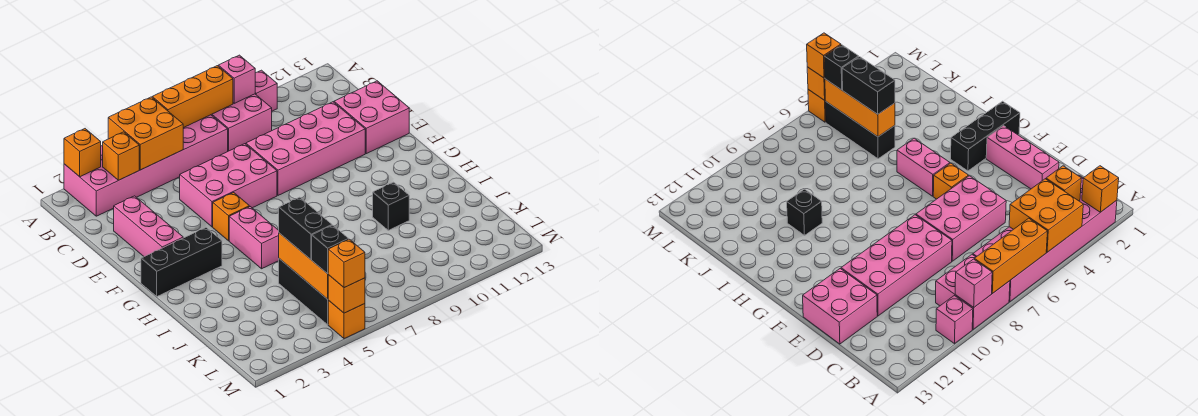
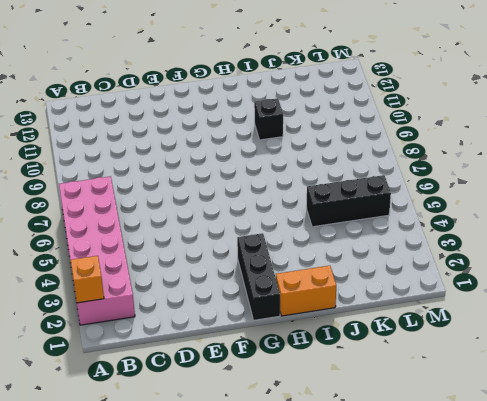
orange brick H1:I1 level 1 -> none
none -> pink brick A8:B9 level 1
none -> pink brick A10 level 1
none -> pink brick D2:F2 level 1

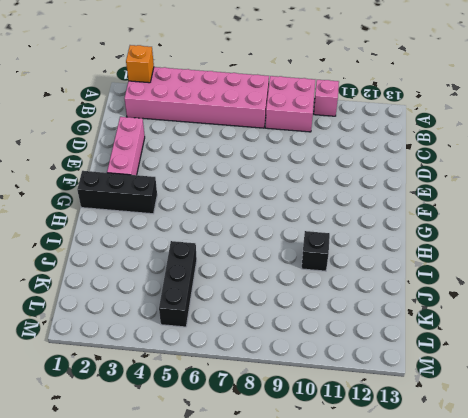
none -> pink brick D5:E7 level 1
none -> pink brick D8:E11 level 1
none -> pink brick D12:E13 level 1

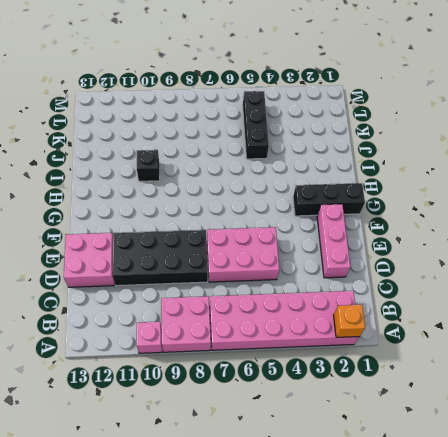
black brick D8:E11 level 1 -> pink brick D8:E11 level 1
none -> orange brick F5 level 1
none -> pink brick G5:H5 level 1
none -> orange brick M5 level 1

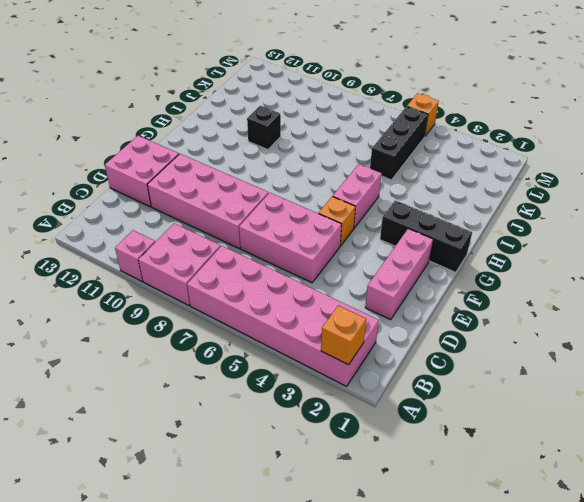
none -> orange brick A4:B5 level 2
none -> orange brick A6:A8 level 2
none -> pink brick A9 level 2

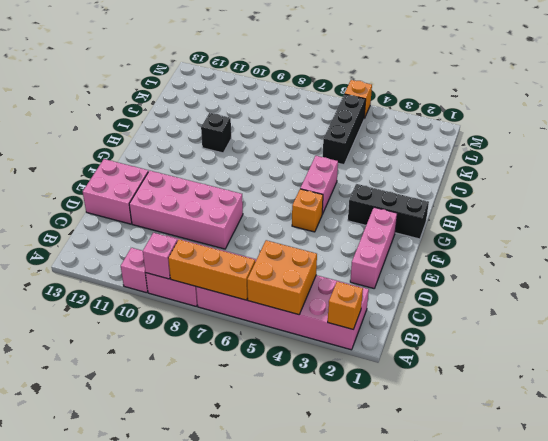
none -> pink brick D5:E7 level 1
none -> orange brick B3 level 2
none -> orange brick J5:L5 level 2

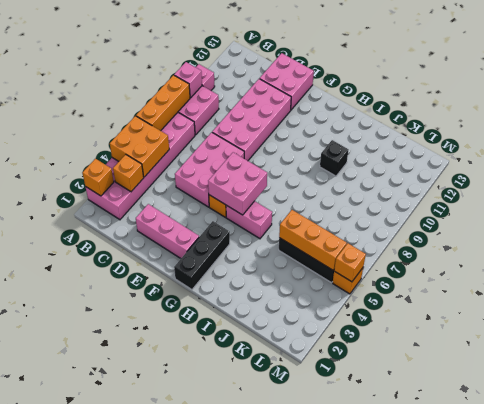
pink brick F5:G6 level 2 -> none
none -> black brick J5:K5 level 3
none -> black brick L5 level 3
none -> orange brick M5 level 3

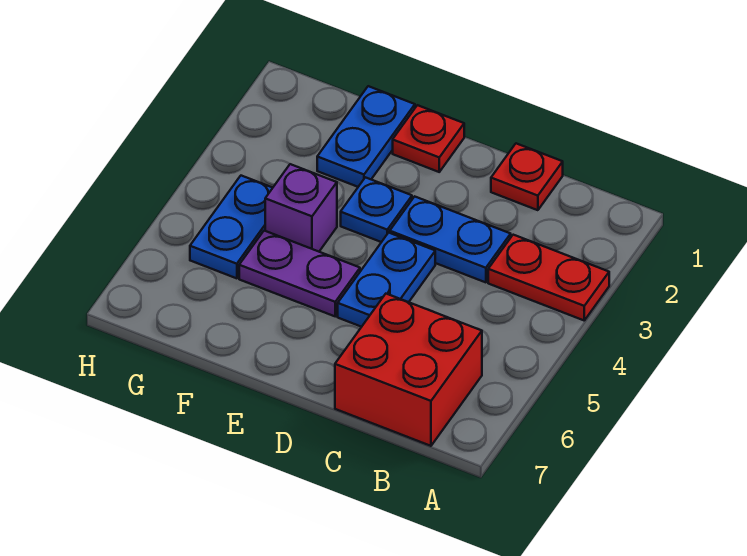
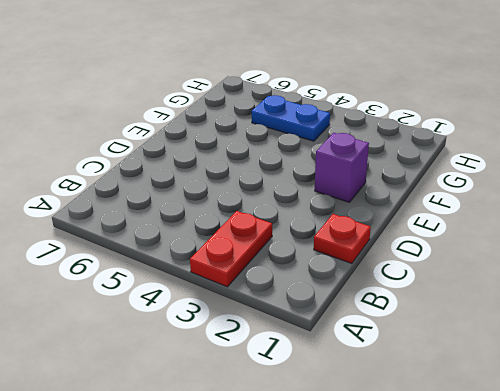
purple brick E2 level 1 -> purple brick F4 level 1
none -> red brick B6:C7 level 1
none -> blue plate C3:D3 level 1

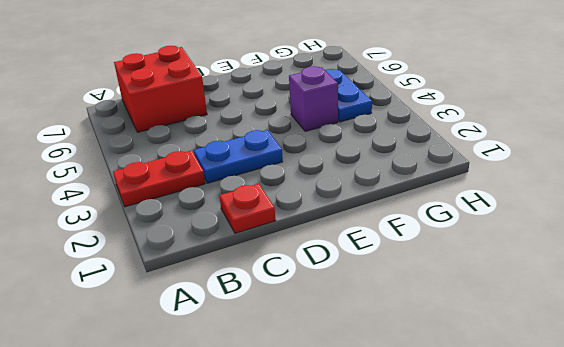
none -> blue plate D4:D5 level 1
none -> red plate E1 level 1

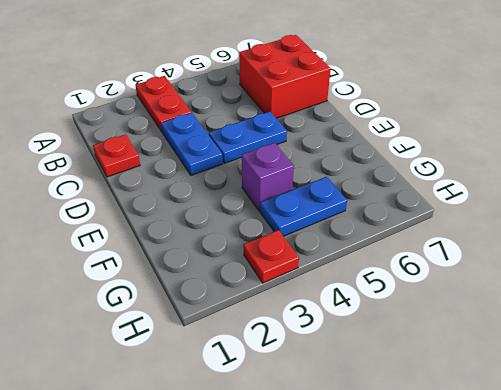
red plate H3 level 1 -> red plate E1 level 1
none -> blue plate E3 level 1
none -> purple plate E5:F5 level 1

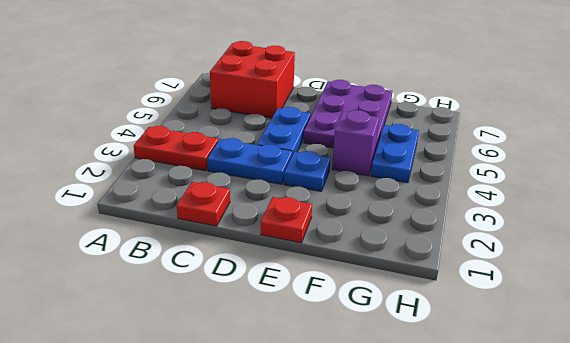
purple plate E5:F7 level 1 -> purple plate E5:F5 level 1
none -> blue plate F1:F2 level 1

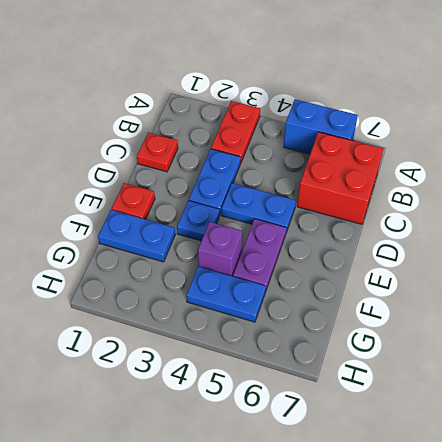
blue brick A5:A6 level 1 -> none

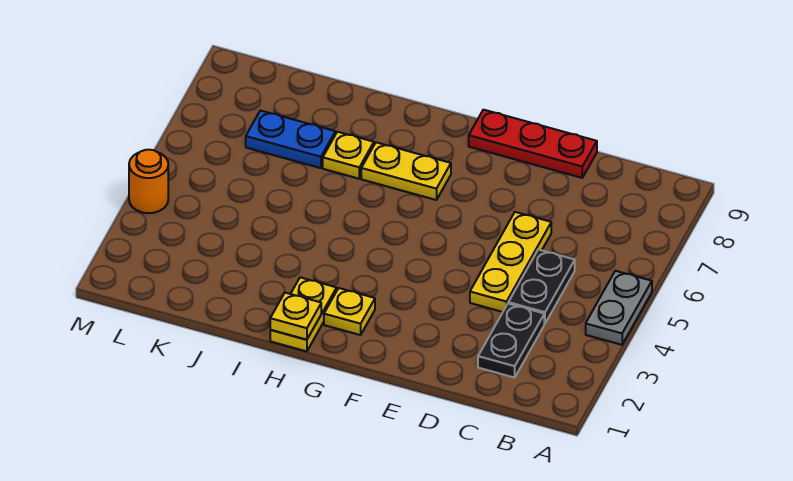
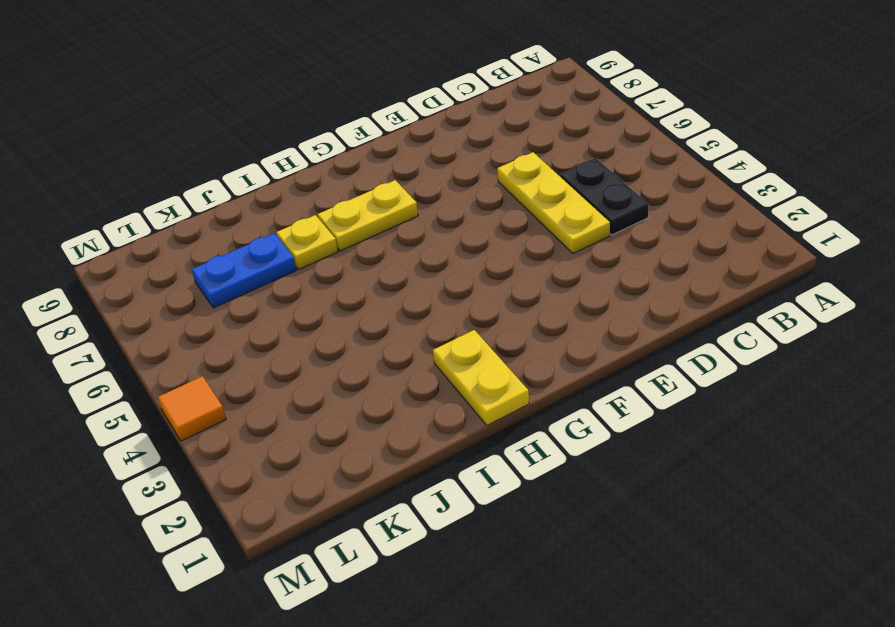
orange tile M4 level 1 -> orange round brick M4 level 1
none -> grey plate A4:A5 level 1
none -> black plate C2:C3 level 1
none -> red plate D9:F9 level 1

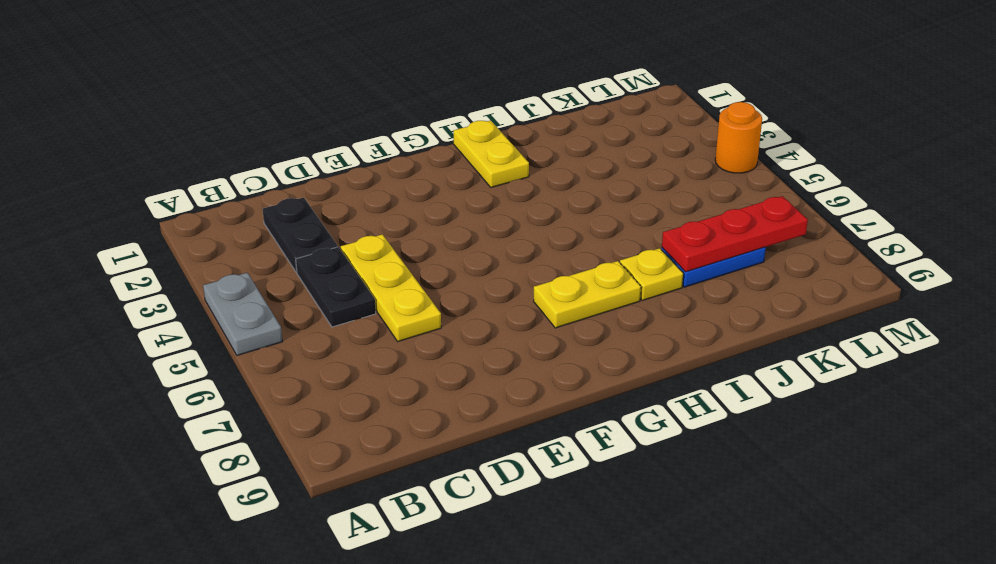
red plate J7:L7 level 2 -> red plate D9:F9 level 1
none -> yellow plate G2 level 1
none -> yellow plate H1 level 2

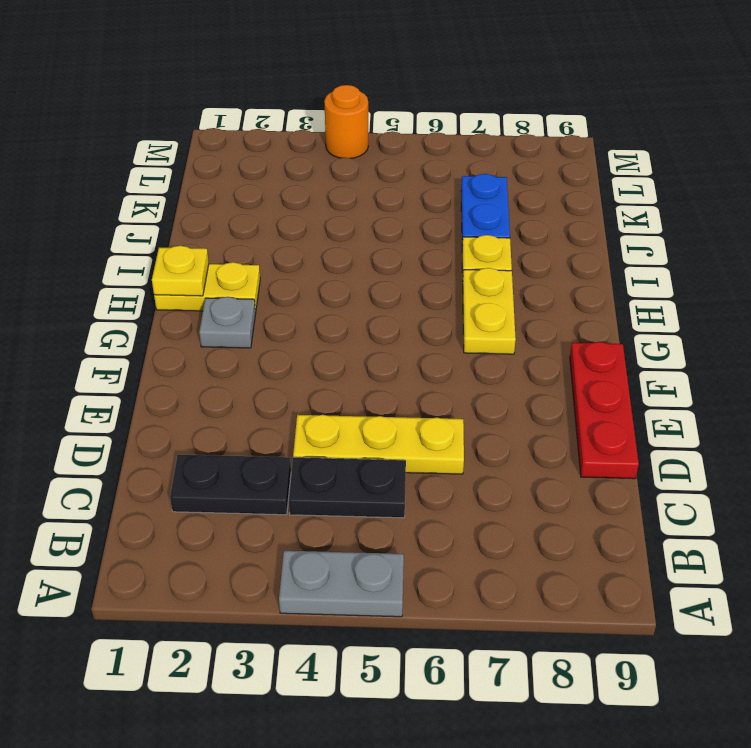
grey plate G2 level 1 -> yellow plate G2 level 1

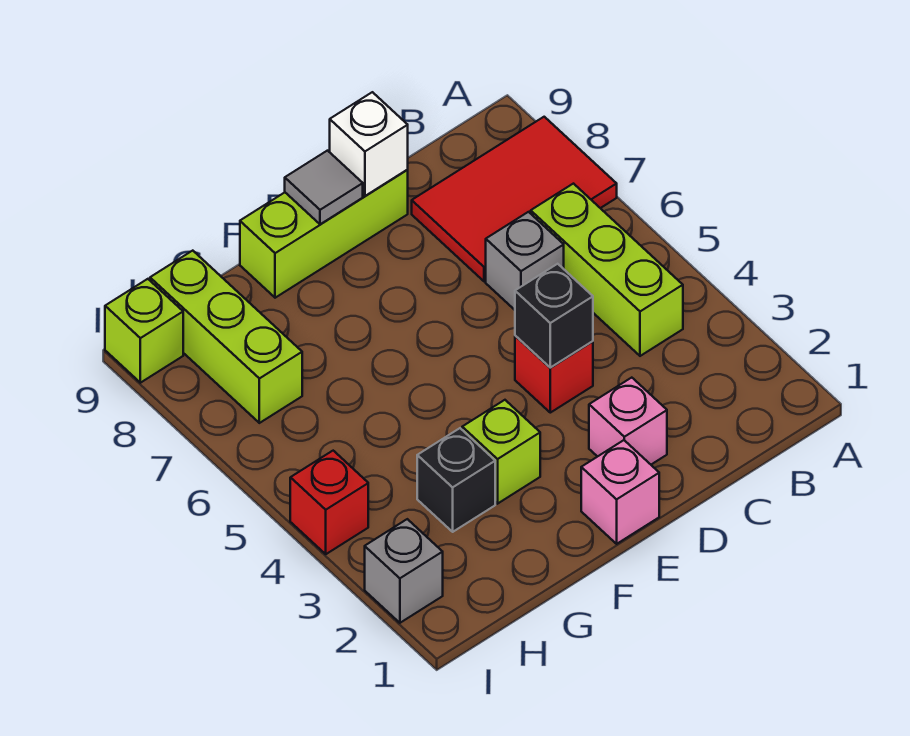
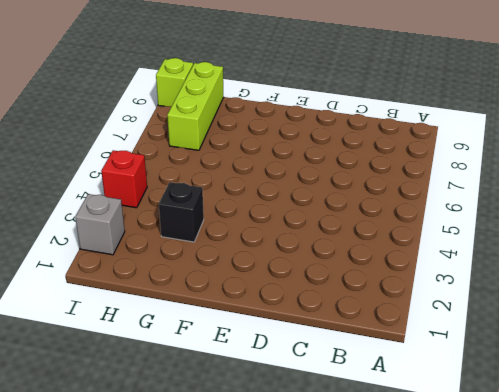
none -> red tile A7:C8 level 1
none -> lime brick B4:B6 level 1
none -> grey brick C6 level 1

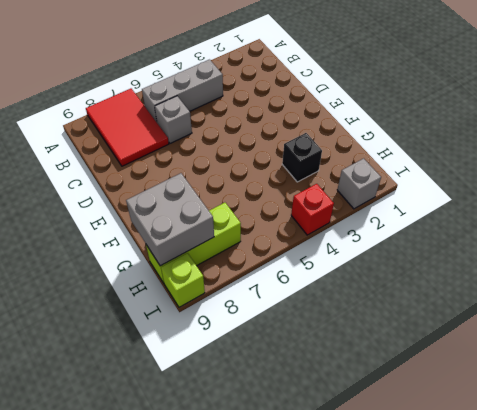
grey brick B4:B6 level 1 -> lime brick B4:B6 level 1
grey brick G8:H9 level 2 -> none
none -> pink brick D2 level 1
none -> red brick D4 level 1
none -> lime brick D9:F9 level 1

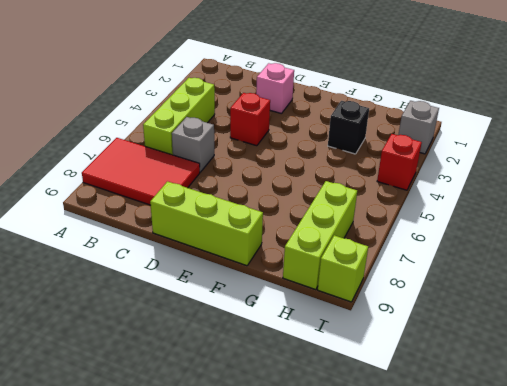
none -> pink brick E1 level 1
none -> lime brick F3 level 1
none -> black brick D4 level 2

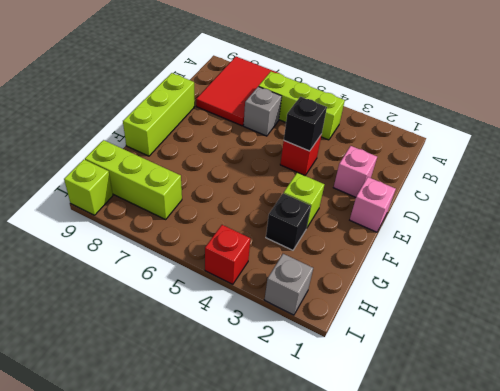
none -> white brick D9 level 2
none -> grey tile E9 level 2

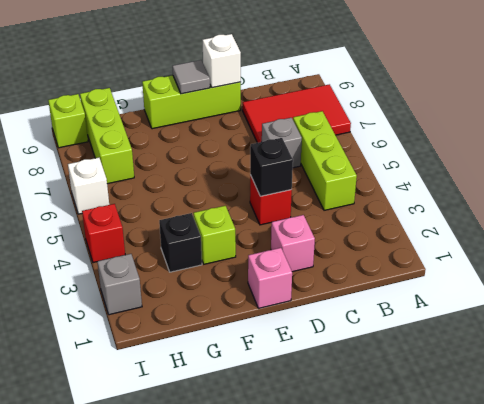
white brick I6 level 1 -> none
════════
» **WHAT YOU WILL DO**
Working from the entries above, please transcribe only the lines from the line with "none -> orange brick A4:B5 level 2" through the line with "pink brick F5:G6 level 2 -> none", exactly, with both end lines and without pictures.

» **ANSWER SPACE**
none -> orange brick A4:B5 level 2
none -> orange brick A6:A8 level 2
none -> pink brick A9 level 2

none -> pink brick D5:E7 level 1
none -> orange brick B3 level 2
none -> orange brick J5:L5 level 2

pink brick F5:G6 level 2 -> none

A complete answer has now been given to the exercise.